**Goal of the exercise**:
In the entries below, which lines run from the one containing "was: green pear" to the one containing "in_second: [1019, 408]"? Copy exactly those lines, ends included, and no others.

____________

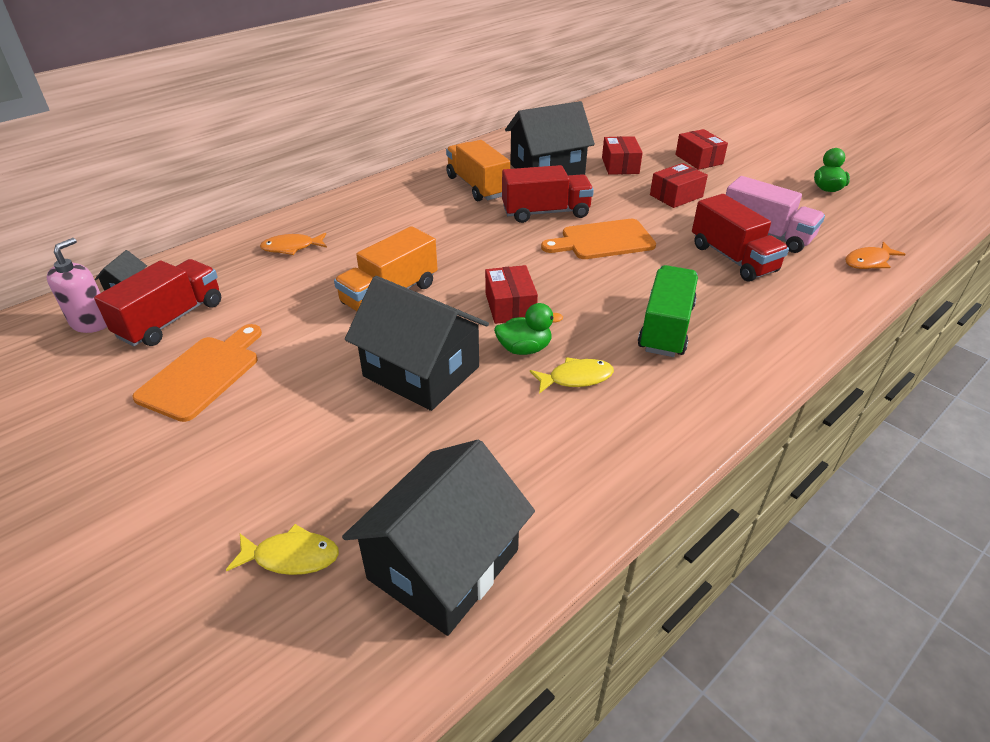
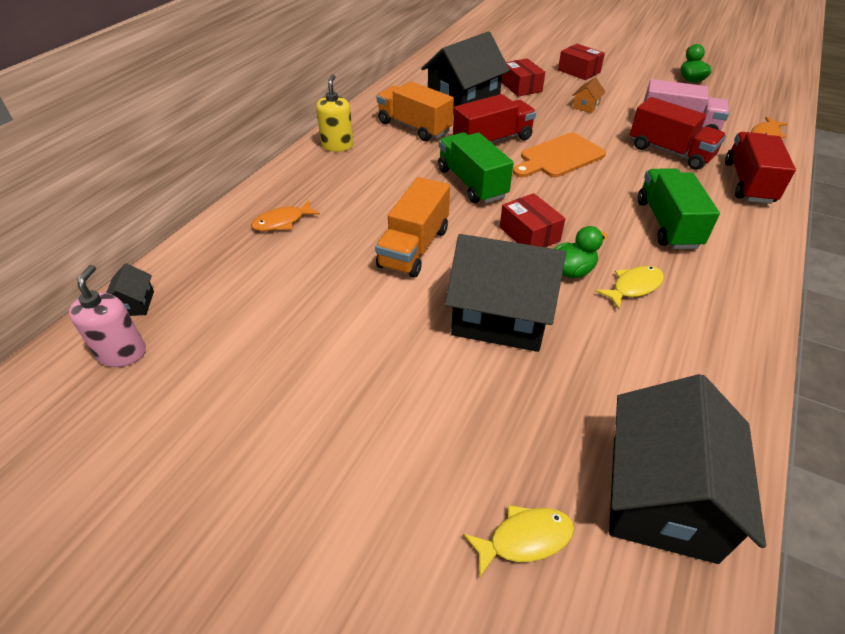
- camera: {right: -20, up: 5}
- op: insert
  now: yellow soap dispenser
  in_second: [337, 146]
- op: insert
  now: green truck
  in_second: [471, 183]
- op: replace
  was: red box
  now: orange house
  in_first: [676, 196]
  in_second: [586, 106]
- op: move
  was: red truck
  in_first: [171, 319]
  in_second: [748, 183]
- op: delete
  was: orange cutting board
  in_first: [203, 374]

____________

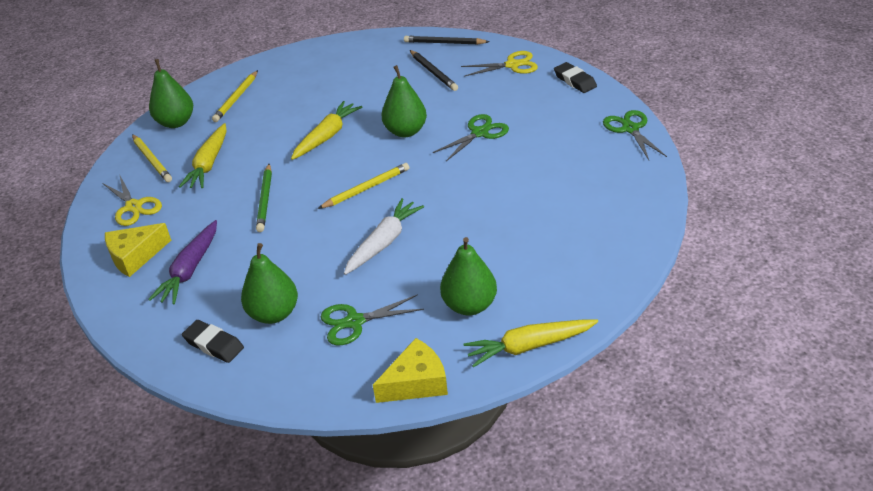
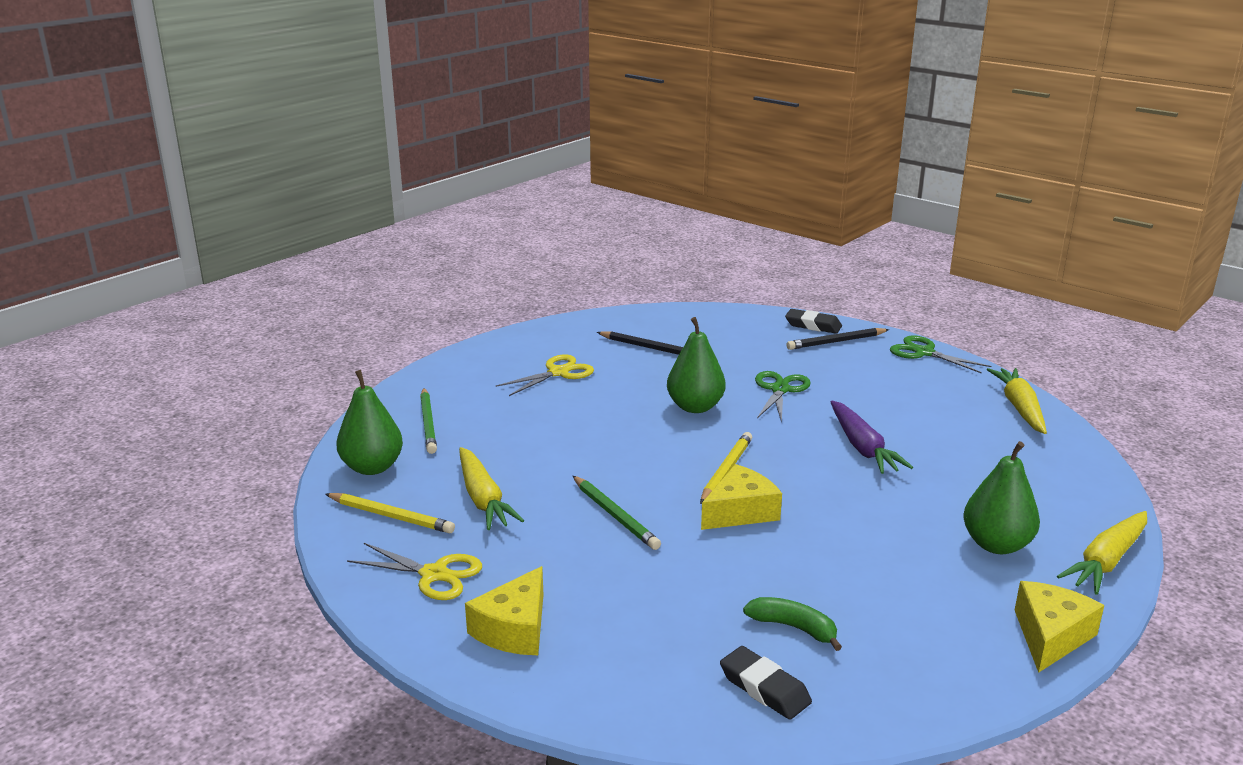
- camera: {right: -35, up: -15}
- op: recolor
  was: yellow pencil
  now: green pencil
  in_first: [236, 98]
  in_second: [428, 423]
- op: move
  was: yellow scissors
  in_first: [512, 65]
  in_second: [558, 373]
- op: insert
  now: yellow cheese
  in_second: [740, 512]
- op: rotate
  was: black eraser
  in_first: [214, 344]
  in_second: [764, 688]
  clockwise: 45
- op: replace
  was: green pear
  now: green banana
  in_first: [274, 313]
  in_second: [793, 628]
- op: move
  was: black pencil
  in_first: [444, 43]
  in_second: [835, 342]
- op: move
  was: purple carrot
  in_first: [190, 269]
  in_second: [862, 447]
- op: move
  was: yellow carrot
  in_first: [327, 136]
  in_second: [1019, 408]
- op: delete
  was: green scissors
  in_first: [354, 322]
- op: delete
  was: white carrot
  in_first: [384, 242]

____________

**Task result**:
  was: green pear
  now: green banana
  in_first: [274, 313]
  in_second: [793, 628]
- op: move
  was: black pencil
  in_first: [444, 43]
  in_second: [835, 342]
- op: move
  was: purple carrot
  in_first: [190, 269]
  in_second: [862, 447]
- op: move
  was: yellow carrot
  in_first: [327, 136]
  in_second: [1019, 408]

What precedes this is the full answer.